WHAT TO PRODUCE -
Of all the lines below, return only those starting with the line holding "brown dumbbell: [36,270,135,335]" and going on through the line holding "purple spray bottle: none", exactly as written.

RECORDED DATA -
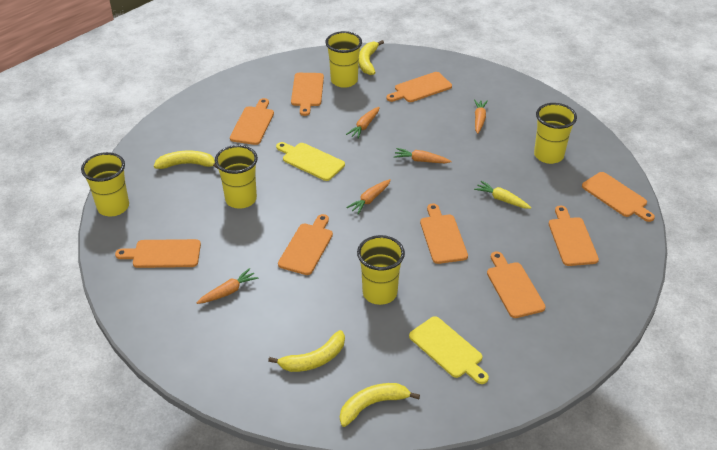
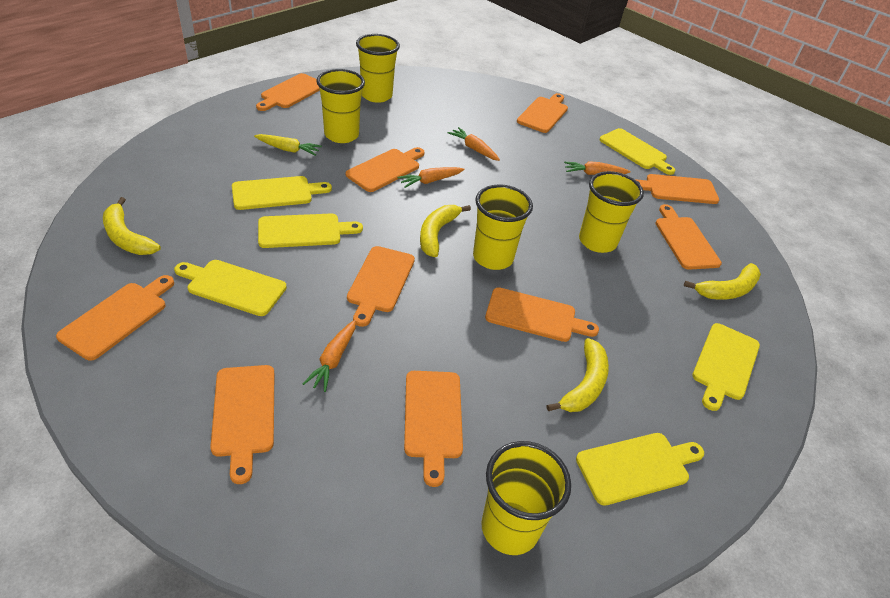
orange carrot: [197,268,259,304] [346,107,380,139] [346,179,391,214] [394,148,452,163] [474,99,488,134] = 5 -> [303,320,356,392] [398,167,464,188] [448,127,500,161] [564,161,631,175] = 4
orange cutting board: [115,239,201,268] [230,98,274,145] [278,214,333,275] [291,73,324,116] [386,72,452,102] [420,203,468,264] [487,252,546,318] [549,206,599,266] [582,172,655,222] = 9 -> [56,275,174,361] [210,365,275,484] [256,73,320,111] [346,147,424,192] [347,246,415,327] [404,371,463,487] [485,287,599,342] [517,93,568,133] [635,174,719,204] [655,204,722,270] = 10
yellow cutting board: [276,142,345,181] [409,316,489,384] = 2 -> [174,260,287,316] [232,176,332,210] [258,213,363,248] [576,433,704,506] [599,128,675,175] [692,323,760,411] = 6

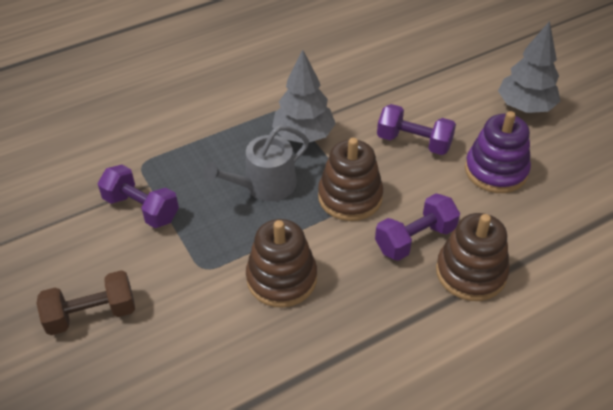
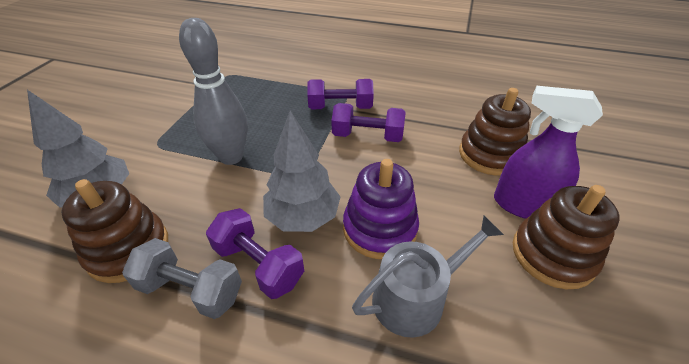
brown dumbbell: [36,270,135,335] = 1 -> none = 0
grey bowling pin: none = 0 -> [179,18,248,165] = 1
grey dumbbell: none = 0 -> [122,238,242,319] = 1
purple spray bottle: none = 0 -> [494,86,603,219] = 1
* * *
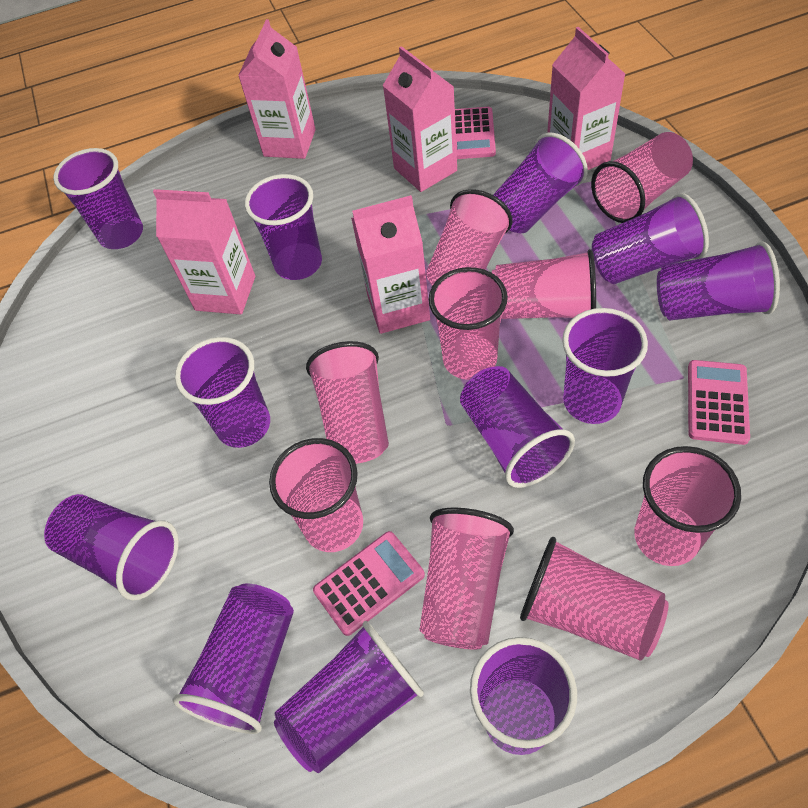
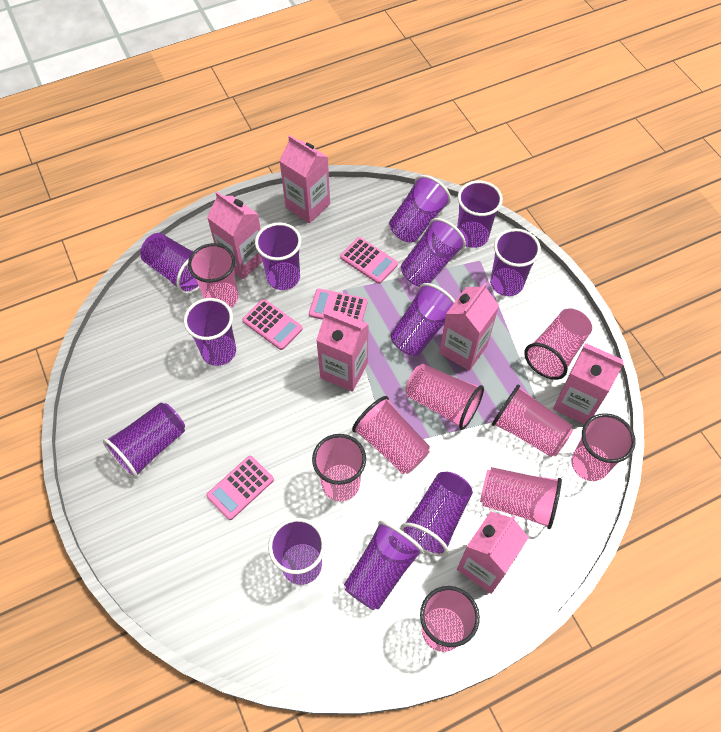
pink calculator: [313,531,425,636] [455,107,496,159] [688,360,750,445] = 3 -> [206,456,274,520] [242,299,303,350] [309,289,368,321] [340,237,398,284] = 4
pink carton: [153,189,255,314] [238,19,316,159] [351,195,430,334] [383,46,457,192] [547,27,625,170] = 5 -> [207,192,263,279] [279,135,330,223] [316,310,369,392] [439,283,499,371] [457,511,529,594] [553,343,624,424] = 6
...
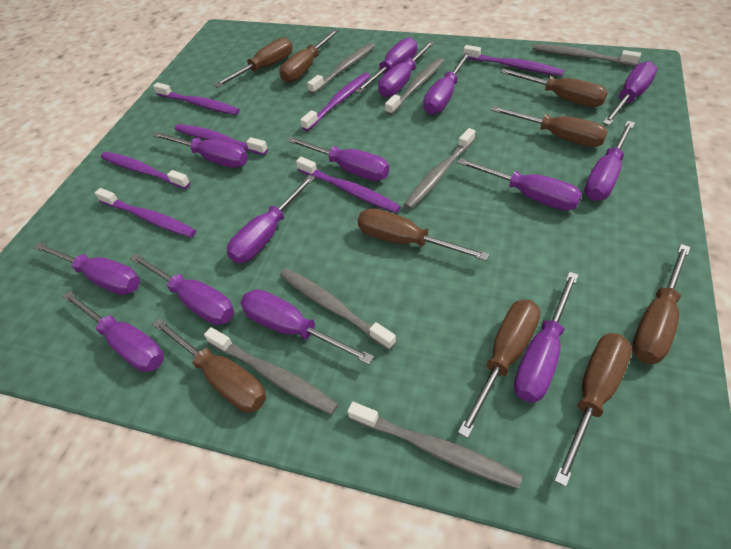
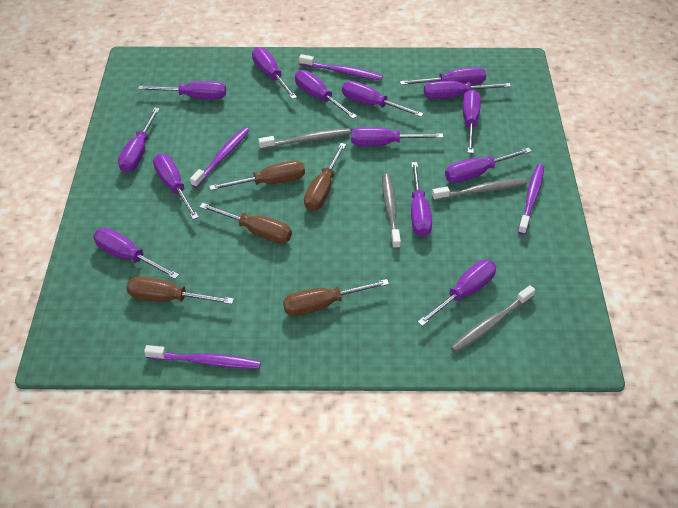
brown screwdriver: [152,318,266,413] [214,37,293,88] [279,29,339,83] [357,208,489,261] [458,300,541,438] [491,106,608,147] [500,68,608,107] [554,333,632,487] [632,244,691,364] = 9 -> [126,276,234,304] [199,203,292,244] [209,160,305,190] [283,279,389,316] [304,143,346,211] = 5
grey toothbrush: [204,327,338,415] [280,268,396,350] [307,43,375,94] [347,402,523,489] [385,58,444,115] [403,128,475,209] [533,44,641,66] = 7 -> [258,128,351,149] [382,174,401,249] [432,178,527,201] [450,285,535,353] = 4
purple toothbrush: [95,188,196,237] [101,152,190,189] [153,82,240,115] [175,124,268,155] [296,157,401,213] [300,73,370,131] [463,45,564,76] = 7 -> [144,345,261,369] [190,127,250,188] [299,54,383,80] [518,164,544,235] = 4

RESPONSE TO THIS EXERCISE -
brown dumbbell: [36,270,135,335] = 1 -> none = 0
grey bowling pin: none = 0 -> [179,18,248,165] = 1
grey dumbbell: none = 0 -> [122,238,242,319] = 1
purple spray bottle: none = 0 -> [494,86,603,219] = 1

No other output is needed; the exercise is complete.